┏━━

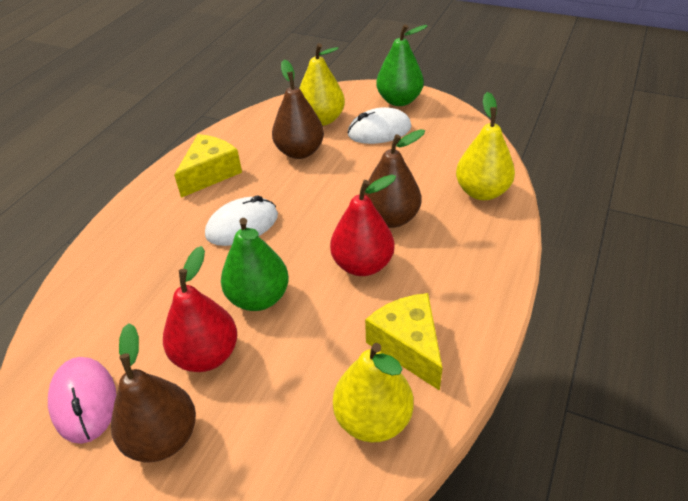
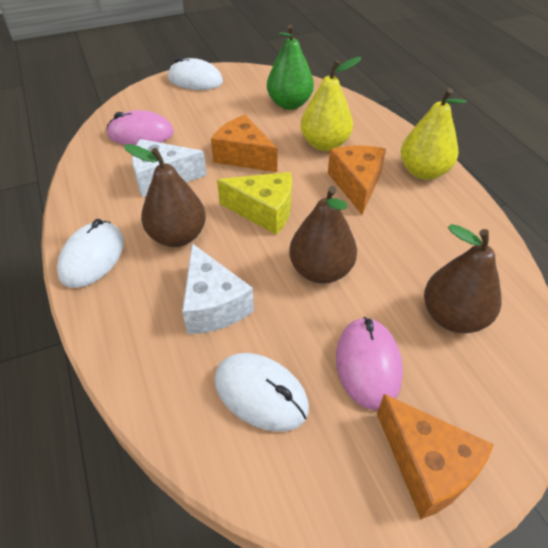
green pear: 2 -> 1
orange cheese: 0 -> 3
pink mouse: 1 -> 2
red pear: 2 -> 0
white cheese: 0 -> 2
white mouse: 2 -> 3
yellow cheese: 2 -> 1
yellow pear: 3 -> 2

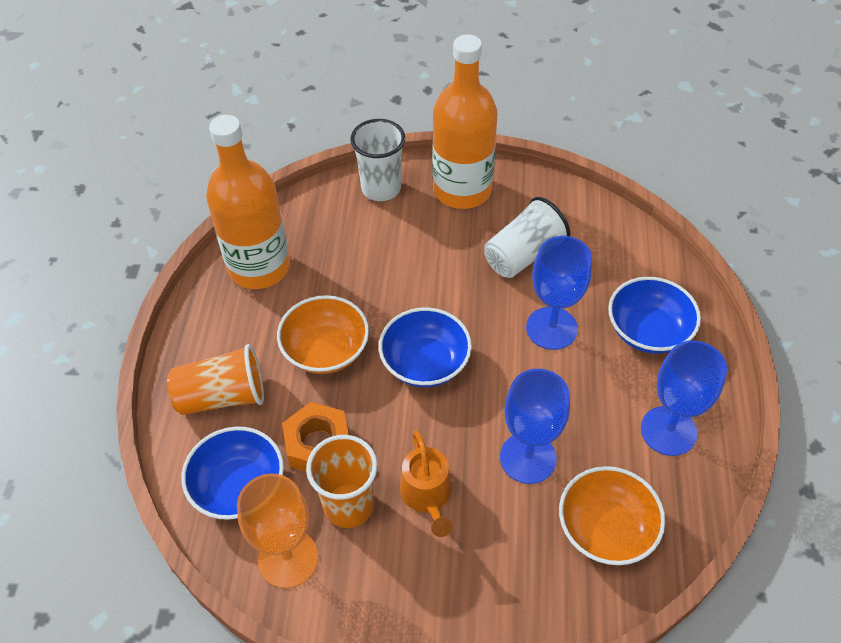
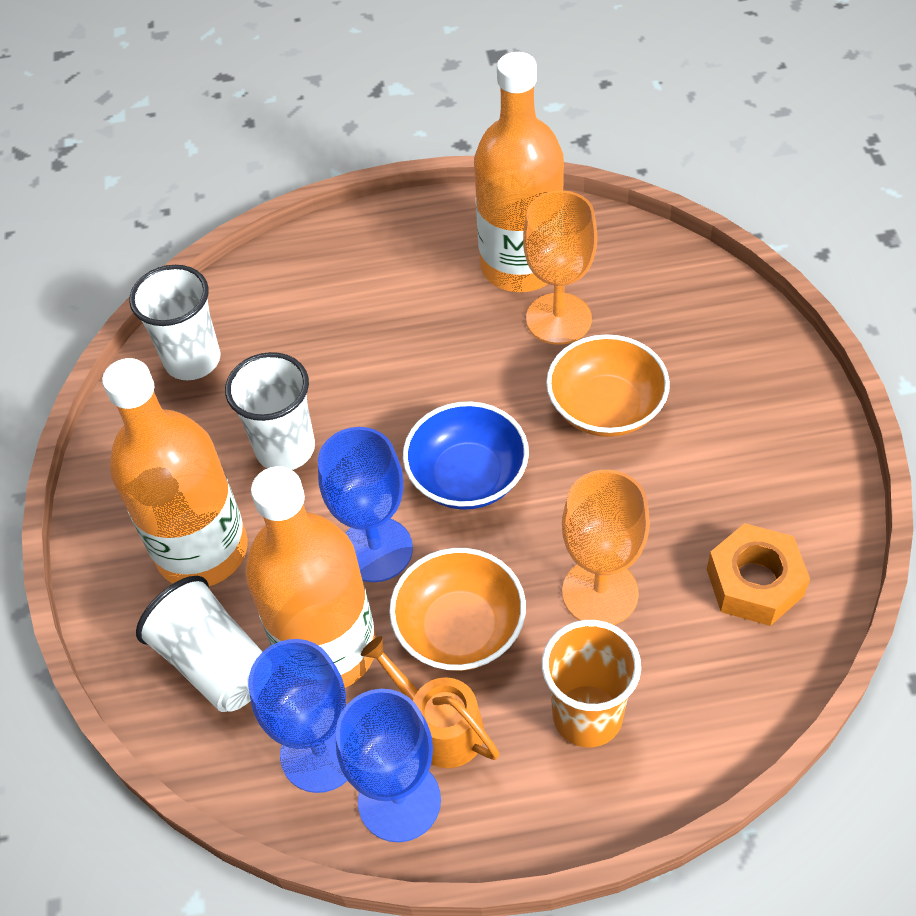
blue bowl: 3 -> 1
orange bottle: 2 -> 3
orange cup: 2 -> 1
orange goblet: 1 -> 2
white cup: 2 -> 3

┗━━

* Work required
The answer must be an exact copy of every record above, minus the pictures.

* Exercise solution
green pear: 2 -> 1
orange cheese: 0 -> 3
pink mouse: 1 -> 2
red pear: 2 -> 0
white cheese: 0 -> 2
white mouse: 2 -> 3
yellow cheese: 2 -> 1
yellow pear: 3 -> 2

blue bowl: 3 -> 1
orange bottle: 2 -> 3
orange cup: 2 -> 1
orange goblet: 1 -> 2
white cup: 2 -> 3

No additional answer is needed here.